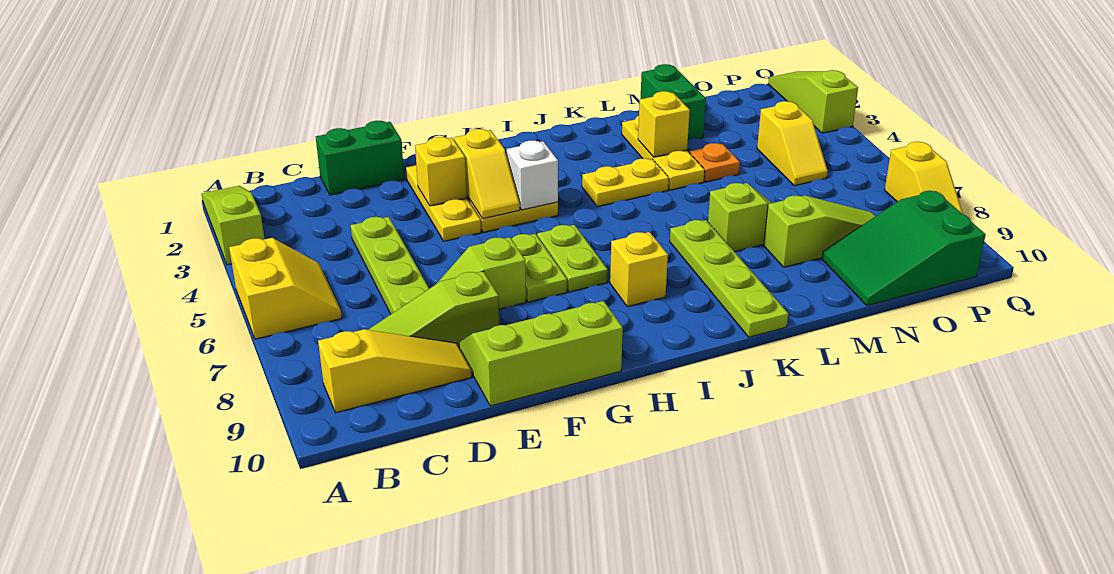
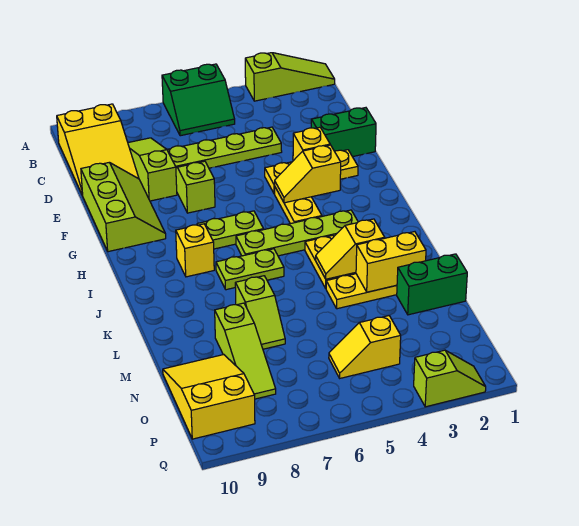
yellow slope A5:B6 level 1 top A -> green slope A5:B6 level 1 top A
yellow slope B9:D9 level 1 top B -> yellow slope B9:D10 level 1 top B
green brick D1:E1 level 1 -> green brick E1:E2 level 1
lime plate G6:G7 level 1 -> lime plate J6:J7 level 1
white brick H4 level 2 -> none
lime plate K7:K10 level 1 -> lime plate I3:I6 level 1
yellow brick L3 level 2 -> yellow brick L2:L3 level 2
orange plate M4 level 1 -> none
green slope N9:P10 level 1 top P -> yellow slope N9:P10 level 1 top P
lime slope Q1:Q3 level 1 top 3 -> lime slope Q2:Q3 level 1 top 3
yellow slope Q7:Q8 level 1 top 7 -> yellow slope K3:K4 level 2 top 3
****************
In the entries above, identify each line that includes the string "green", then copy it.

yellow slope A5:B6 level 1 top A -> green slope A5:B6 level 1 top A
green brick D1:E1 level 1 -> green brick E1:E2 level 1
green slope N9:P10 level 1 top P -> yellow slope N9:P10 level 1 top P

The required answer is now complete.